§ WHAT NEEDS TO BE DONE:
Make an exact copy of all the data, pictures excluded.

§ THE RECORDS:
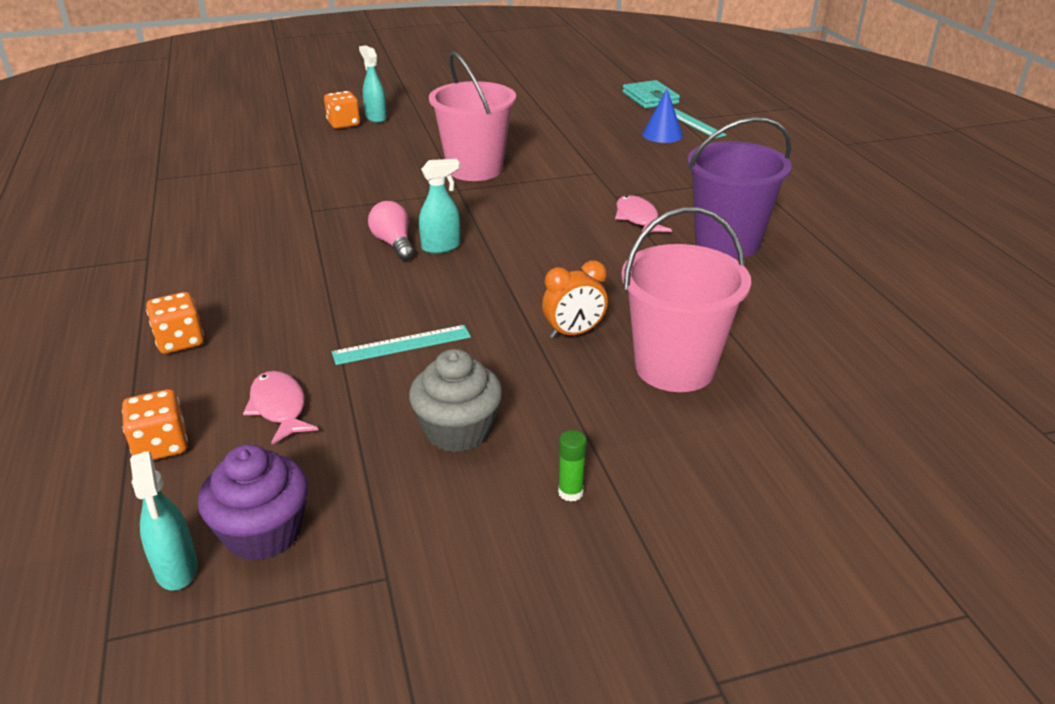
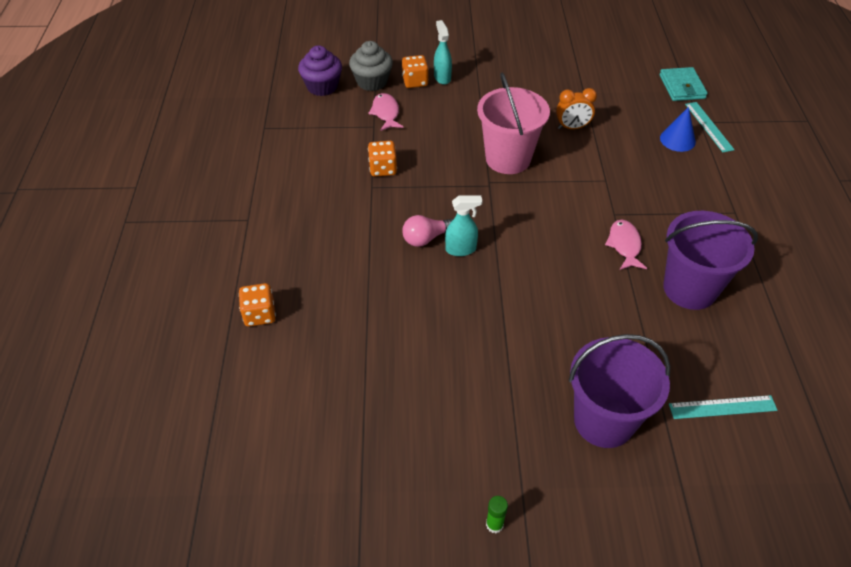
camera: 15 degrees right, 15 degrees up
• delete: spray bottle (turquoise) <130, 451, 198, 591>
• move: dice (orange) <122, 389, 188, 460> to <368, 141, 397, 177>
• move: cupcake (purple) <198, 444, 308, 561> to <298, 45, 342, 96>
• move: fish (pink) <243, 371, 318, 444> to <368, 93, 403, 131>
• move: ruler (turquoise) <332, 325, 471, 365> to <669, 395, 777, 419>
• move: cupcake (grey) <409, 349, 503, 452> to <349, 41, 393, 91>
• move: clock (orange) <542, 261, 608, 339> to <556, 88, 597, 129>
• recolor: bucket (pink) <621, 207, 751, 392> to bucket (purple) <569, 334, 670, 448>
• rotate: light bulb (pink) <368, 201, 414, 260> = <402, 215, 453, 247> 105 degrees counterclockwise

§ RESPONSE AREA:
camera: 15 degrees right, 15 degrees up
• delete: spray bottle (turquoise) <130, 451, 198, 591>
• move: dice (orange) <122, 389, 188, 460> to <368, 141, 397, 177>
• move: cupcake (purple) <198, 444, 308, 561> to <298, 45, 342, 96>
• move: fish (pink) <243, 371, 318, 444> to <368, 93, 403, 131>
• move: ruler (turquoise) <332, 325, 471, 365> to <669, 395, 777, 419>
• move: cupcake (grey) <409, 349, 503, 452> to <349, 41, 393, 91>
• move: clock (orange) <542, 261, 608, 339> to <556, 88, 597, 129>
• recolor: bucket (pink) <621, 207, 751, 392> to bucket (purple) <569, 334, 670, 448>
• rotate: light bulb (pink) <368, 201, 414, 260> = <402, 215, 453, 247> 105 degrees counterclockwise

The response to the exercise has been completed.